[Scene comparison data]
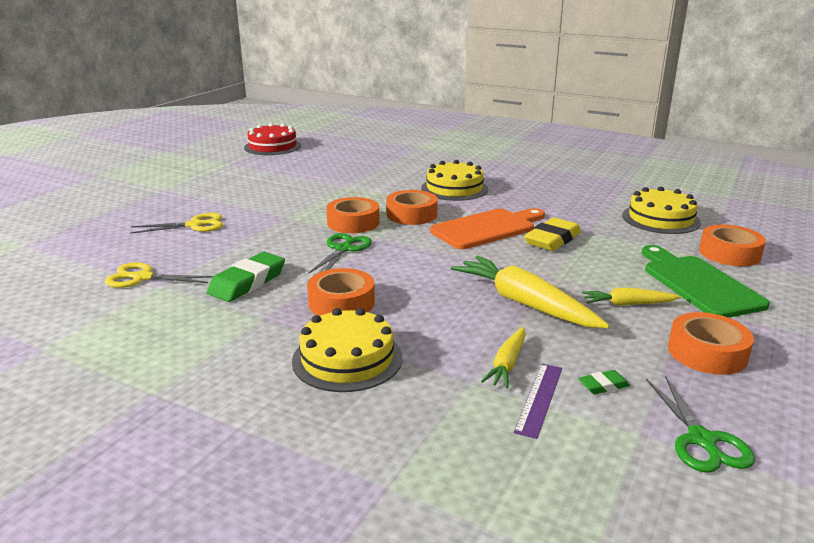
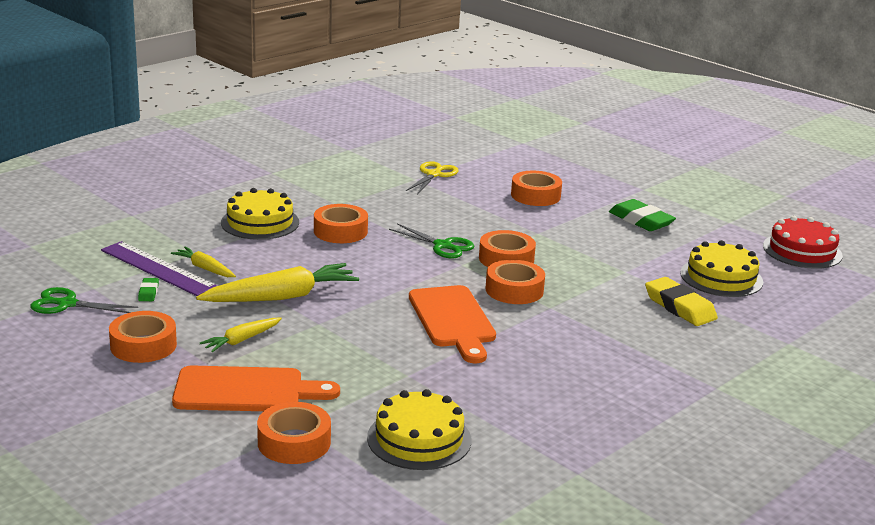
camera: 105 degrees right, 0 degrees up
(194, 225) = (535, 195): yellow scissors -> orange tape
(247, 282) = (400, 205): green eraser -> green eraser (641, 220)
(454, 188) = (592, 331): yellow cake -> yellow cake (721, 277)
(539, 399) = (158, 268): purple ruler -> purple ruler, size x1.68
(552, 240) = (401, 347): yellow eraser -> yellow eraser (679, 307)
(628, 304) = (241, 340): yellow carrot -> yellow carrot turned 150 degrees counterclockwise
(698, 284) = (246, 391): green cutting board -> orange cutting board

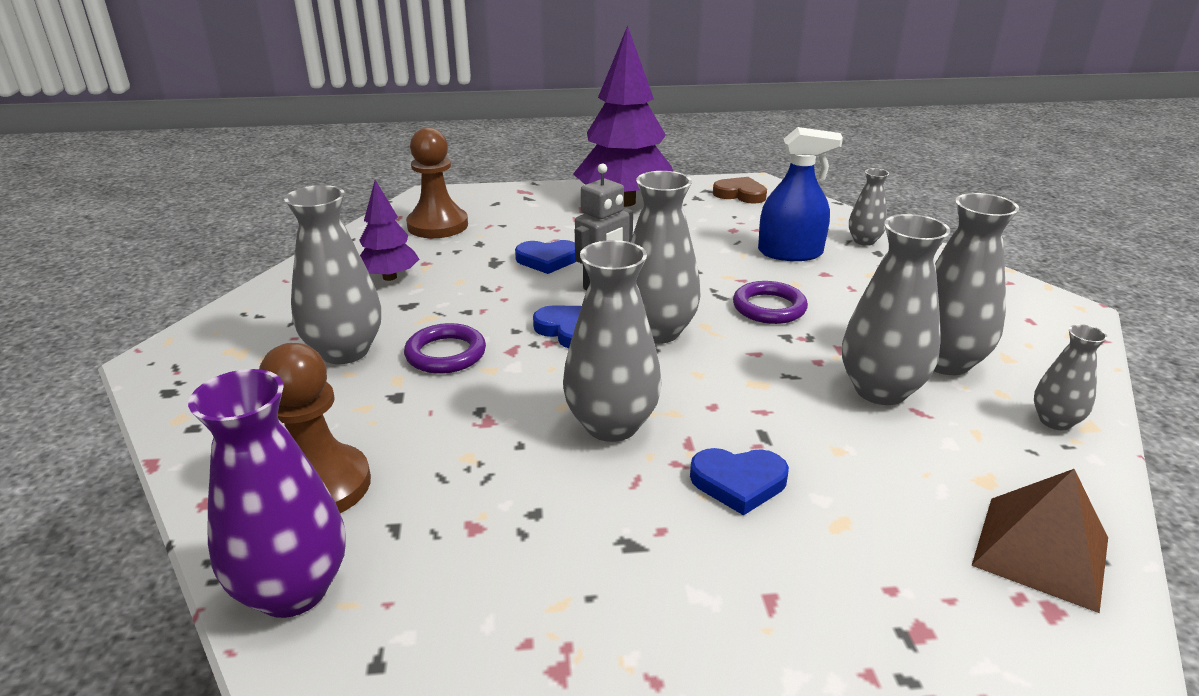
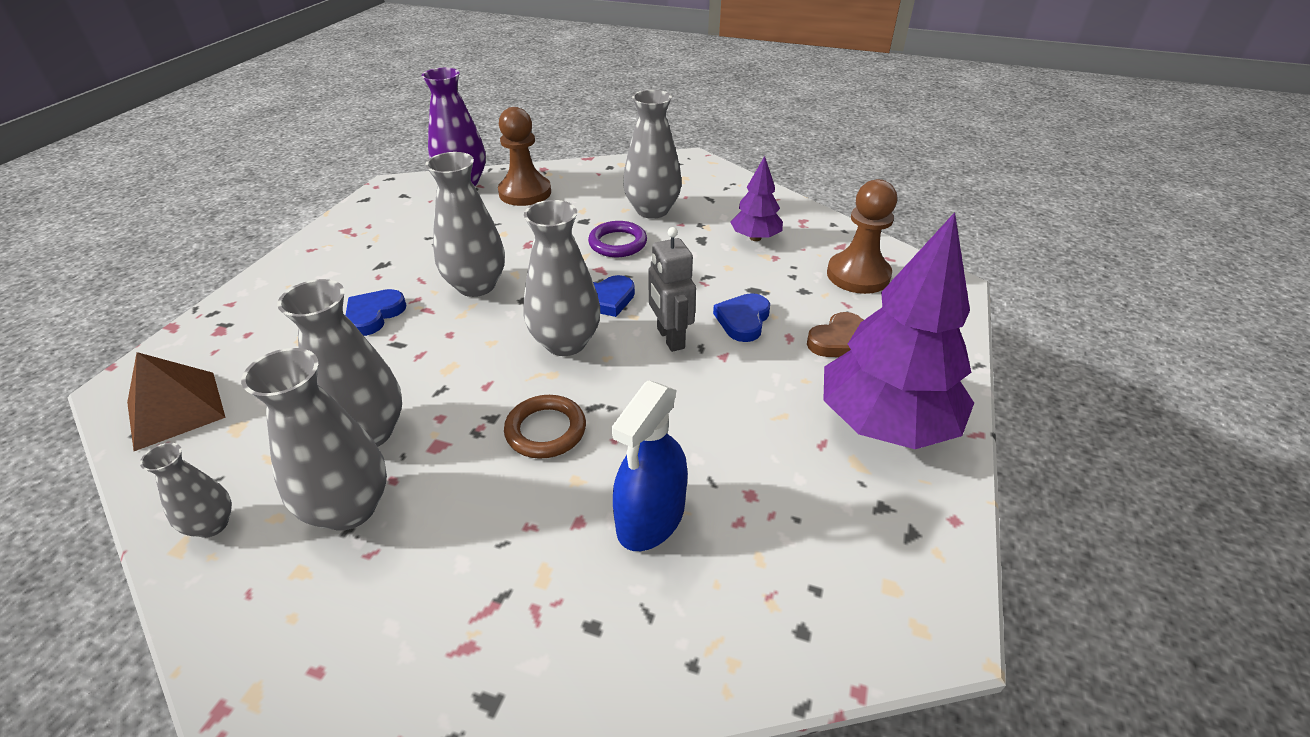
camera: 115 degrees right, 10 degrees up
(740, 194) = (882, 569): brown heart -> brown heart (839, 341)
(769, 307) = (546, 430): purple ring -> brown ring
(864, 241) = (635, 634): grey vase -> none

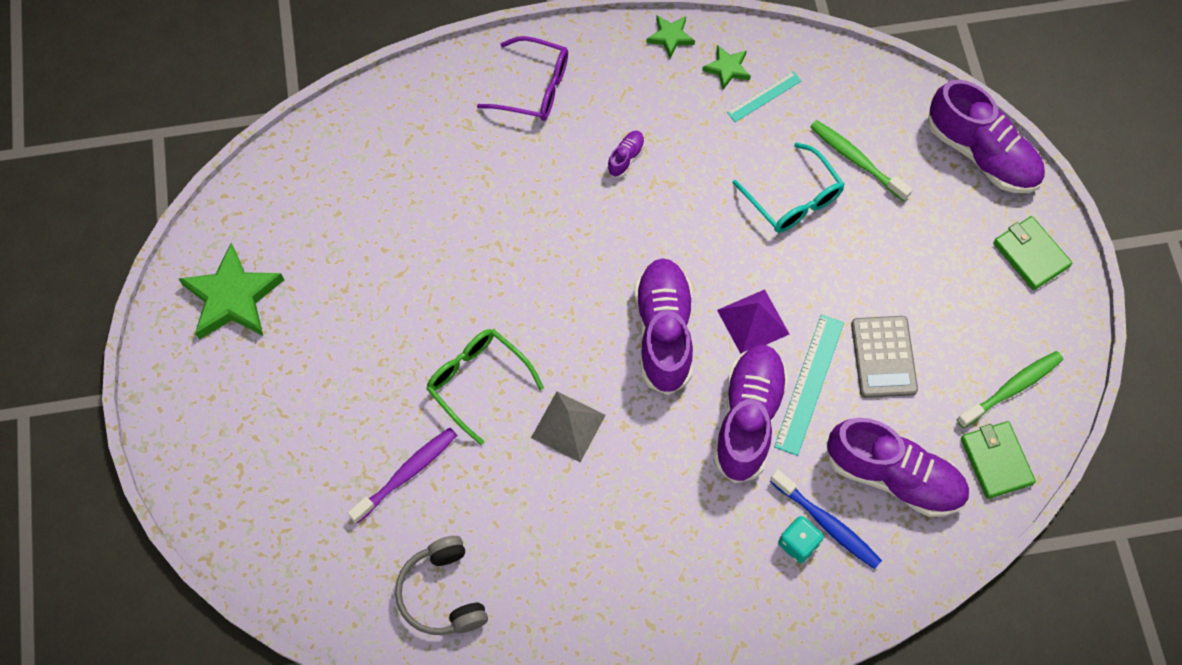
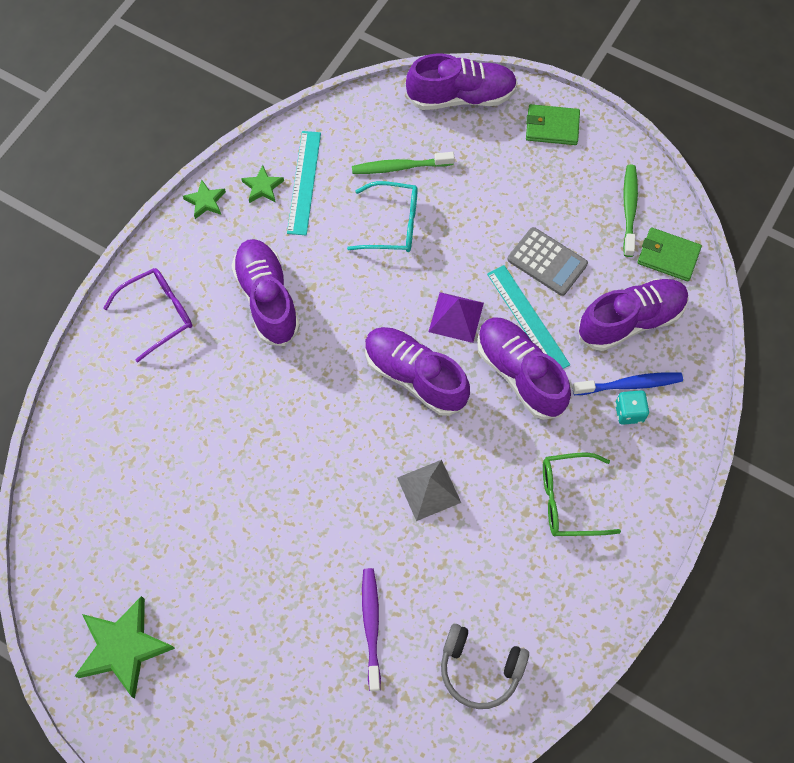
camera: 50 degrees left, 0 degrees up
(477, 382) = (345, 524): green glasses -> green glasses (568, 500)
(626, 157) = (267, 299): purple shoe -> purple shoe, size x2.38
(764, 97) = (304, 182): turquoise ruler -> turquoise ruler, size x1.67

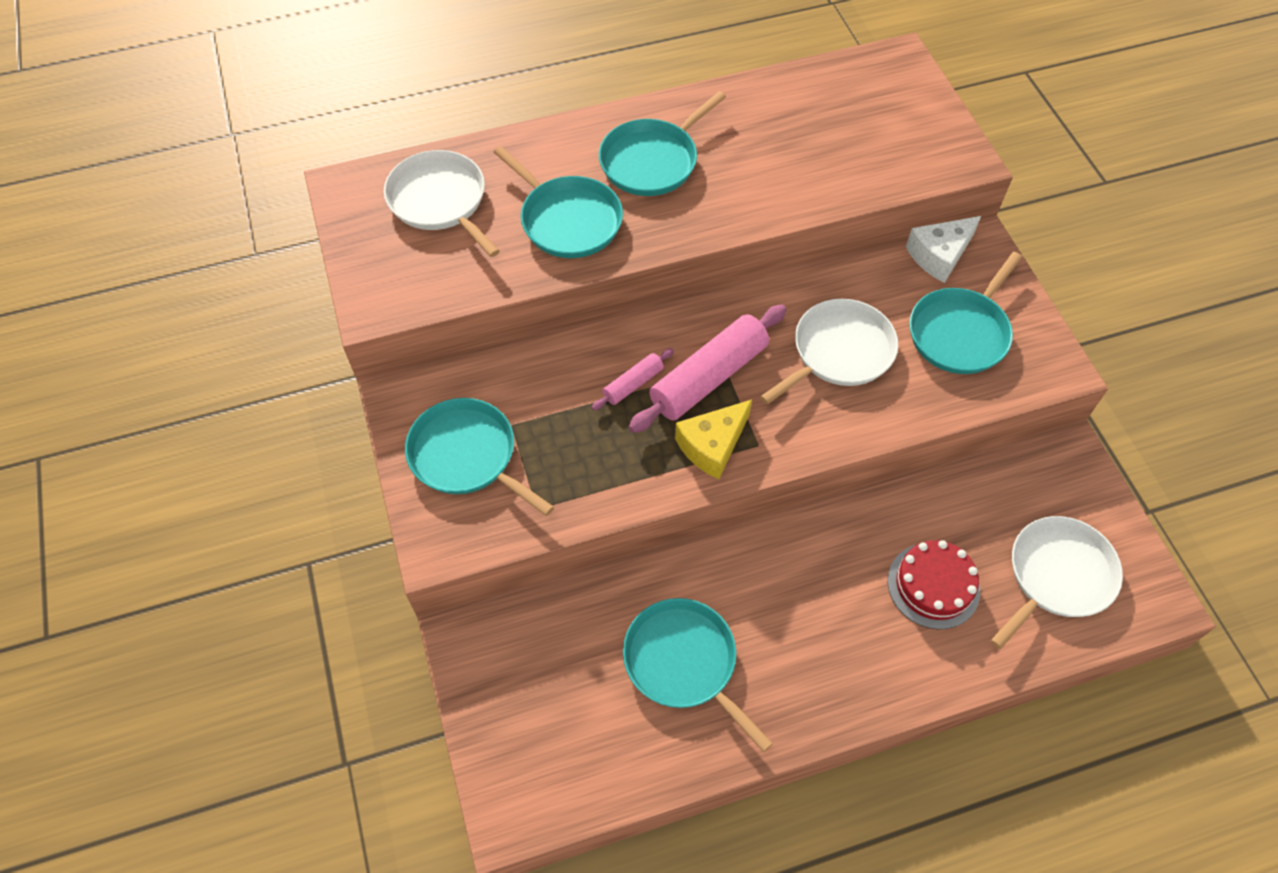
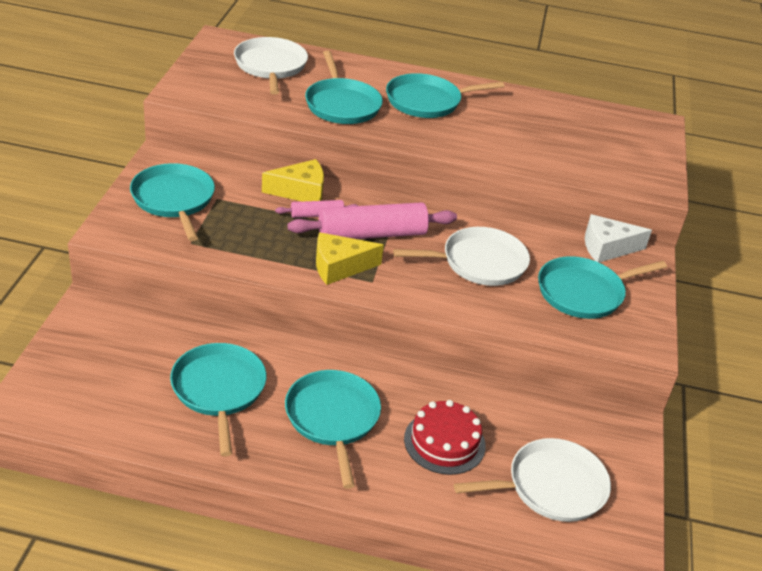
camera: 25 degrees right, 20 degrees down
(590, 359) = (301, 192): none -> yellow cheese
(816, 625) = (333, 418): none -> turquoise pan

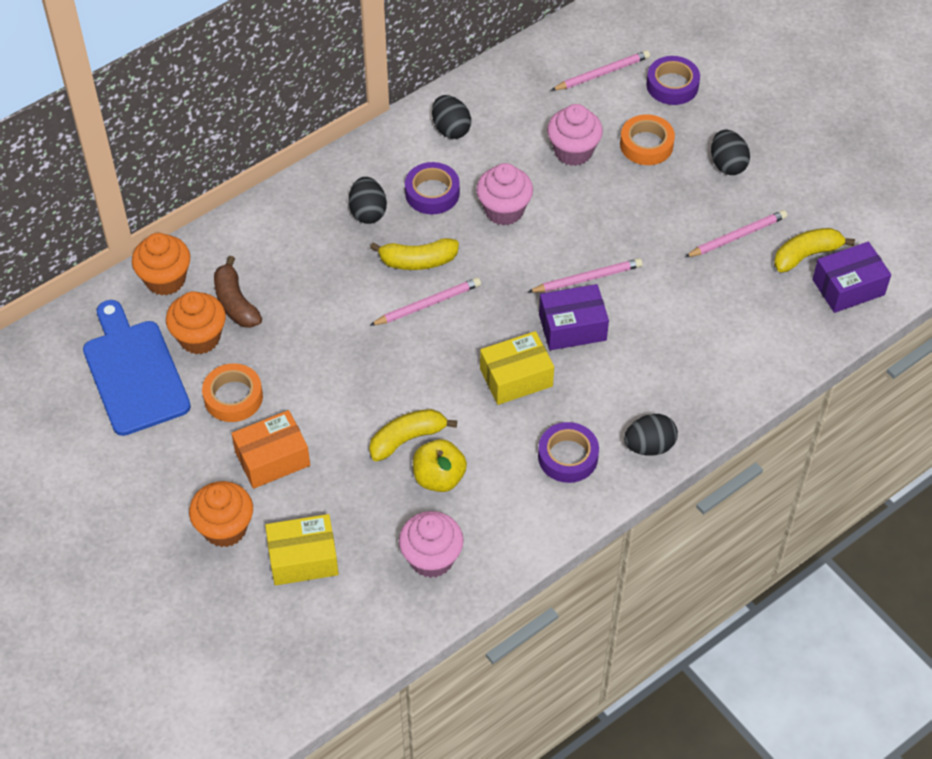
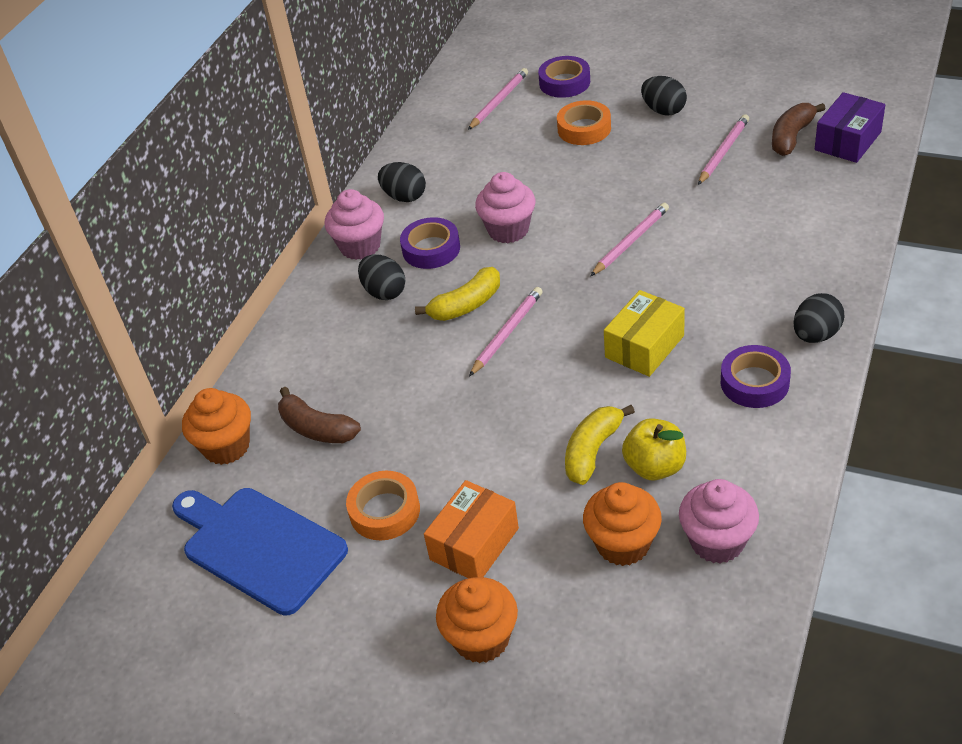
camera: 25 degrees left, 10 degrees down
(199, 338) = (305, 478): orange cupcake -> orange cupcake (623, 544)
(303, 558) = (589, 619): yellow box -> none
(572, 327) = (655, 283): purple box -> none
(573, 151) = (527, 162): pink cupcake -> pink cupcake (360, 246)
(806, 255) = (791, 137): yellow banana -> brown banana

* GOAL OF THE EXERCISE: The entries need to be restated exactly, and their pictures left out.

* OUTPUT OF THE TASK:
camera: 105 degrees right, 0 degrees up
(194, 225) = (535, 195): yellow scissors -> orange tape
(247, 282) = (400, 205): green eraser -> green eraser (641, 220)
(454, 188) = (592, 331): yellow cake -> yellow cake (721, 277)
(539, 399) = (158, 268): purple ruler -> purple ruler, size x1.68
(552, 240) = (401, 347): yellow eraser -> yellow eraser (679, 307)
(628, 304) = (241, 340): yellow carrot -> yellow carrot turned 150 degrees counterclockwise
(698, 284) = (246, 391): green cutting board -> orange cutting board

camera: 115 degrees right, 10 degrees up
(740, 194) = (882, 569): brown heart -> brown heart (839, 341)
(769, 307) = (546, 430): purple ring -> brown ring
(864, 241) = (635, 634): grey vase -> none

camera: 50 degrees left, 0 degrees up
(477, 382) = (345, 524): green glasses -> green glasses (568, 500)
(626, 157) = (267, 299): purple shoe -> purple shoe, size x2.38
(764, 97) = (304, 182): turquoise ruler -> turquoise ruler, size x1.67

camera: 25 degrees right, 20 degrees down
(590, 359) = (301, 192): none -> yellow cheese
(816, 625) = (333, 418): none -> turquoise pan

camera: 25 degrees left, 10 degrees down
(199, 338) = (305, 478): orange cupcake -> orange cupcake (623, 544)
(303, 558) = (589, 619): yellow box -> none
(572, 327) = (655, 283): purple box -> none
(573, 151) = (527, 162): pink cupcake -> pink cupcake (360, 246)
(806, 255) = (791, 137): yellow banana -> brown banana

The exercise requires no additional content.